→ **TRY IT**: All of the entries are to be repeated exactly, with no pictures included.

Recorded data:
________

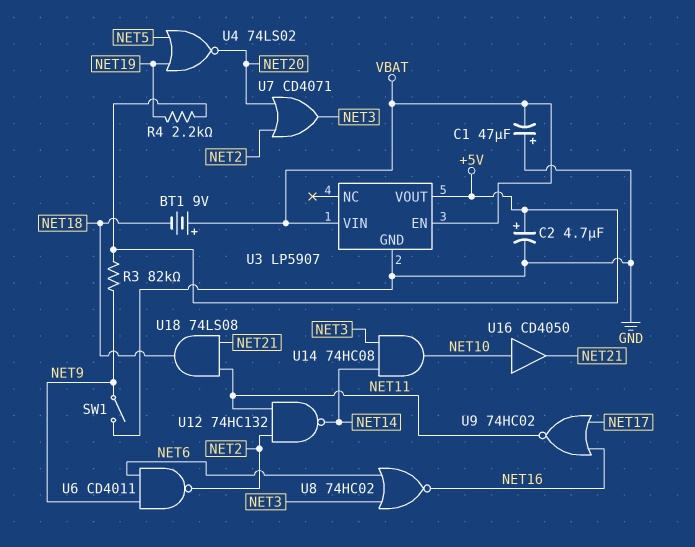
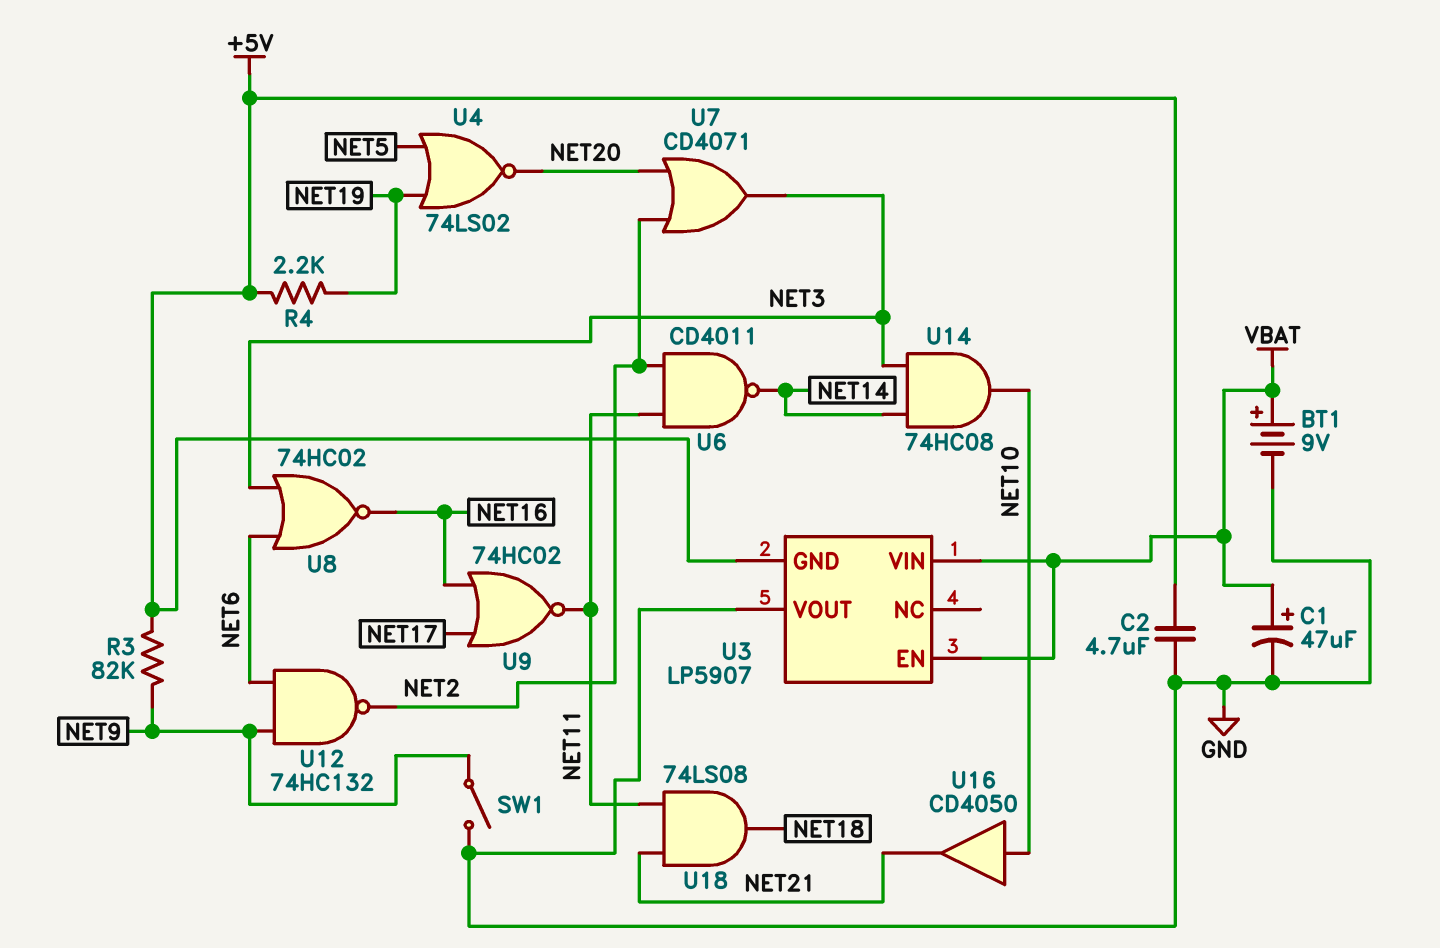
BT1: 9V (plus VBAT, minus NET18) -> 9V (plus VBAT, minus GND)
C1: 47uF (plus GND, minus VBAT) -> 47uF (plus VBAT, minus GND)
C2: 4.7uF (plus +5V, minus GND) -> 4.7uF (+5V, GND)
U3 pin GND: GND -> +5V
U3 pin VOUT: +5V -> GND
U6: NAND CD4011 (in NET6, in NET9, out NET2) -> NAND CD4011 (in NET2, in NET11, out NET14)
U12: NAND 74HC132 (in NET2, in NET11, out NET14) -> NAND 74HC132 (in NET6, in NET9, out NET2)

________

→ **RESPONSE AREA**:
BT1: 9V (plus VBAT, minus NET18) -> 9V (plus VBAT, minus GND)
C1: 47uF (plus GND, minus VBAT) -> 47uF (plus VBAT, minus GND)
C2: 4.7uF (plus +5V, minus GND) -> 4.7uF (+5V, GND)
U3 pin GND: GND -> +5V
U3 pin VOUT: +5V -> GND
U6: NAND CD4011 (in NET6, in NET9, out NET2) -> NAND CD4011 (in NET2, in NET11, out NET14)
U12: NAND 74HC132 (in NET2, in NET11, out NET14) -> NAND 74HC132 (in NET6, in NET9, out NET2)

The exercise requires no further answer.